▼

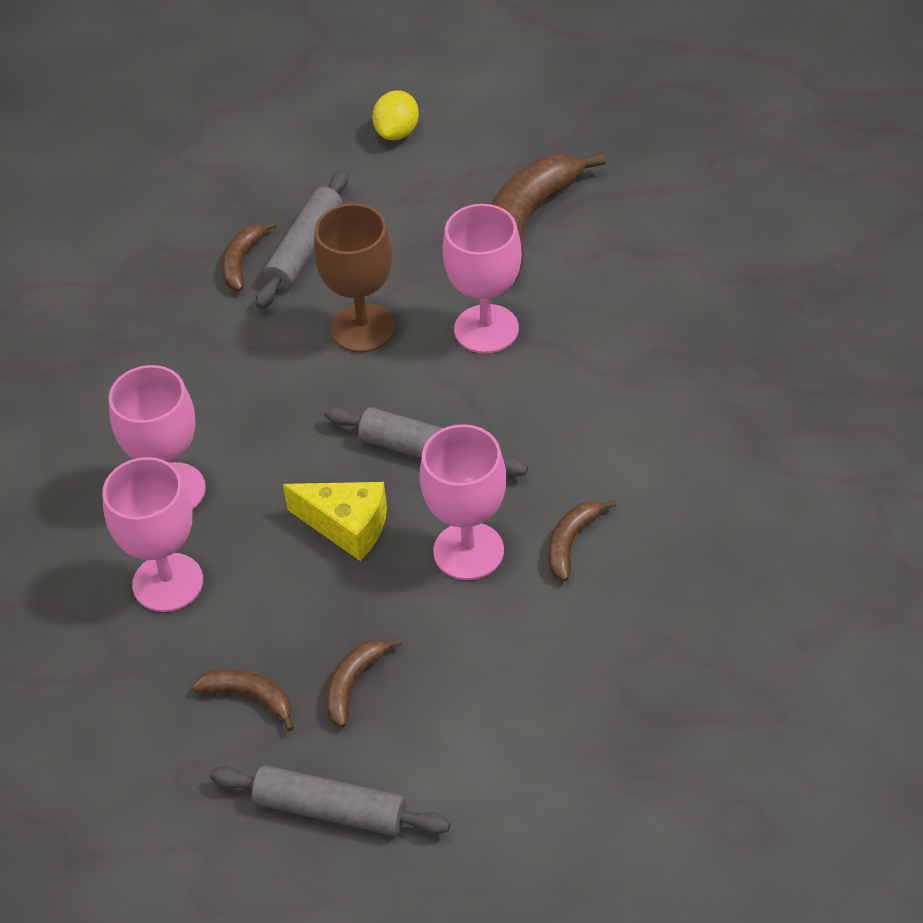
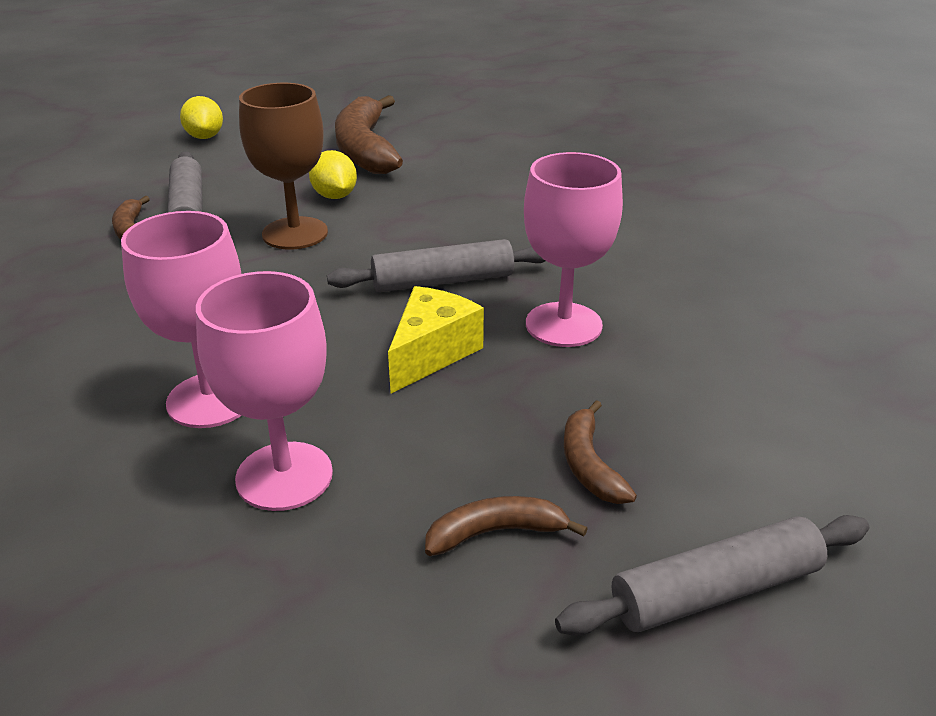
camera: 40 degrees left, 15 degrees down
yellow cheese [283,482,387,561] -> yellow cheese turned 45 degrees counterclockwise [388,286,484,393]
pink goblet [443,204,522,353] -> none
brown banana [548,500,616,581] -> none
none -> yellow lemon [309,150,357,199]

▲

Problem description> Apart from the pictures, the material above has to be repeated exactly.

Answer below>
camera: 40 degrees left, 15 degrees down
yellow cheese [283,482,387,561] -> yellow cheese turned 45 degrees counterclockwise [388,286,484,393]
pink goblet [443,204,522,353] -> none
brown banana [548,500,616,581] -> none
none -> yellow lemon [309,150,357,199]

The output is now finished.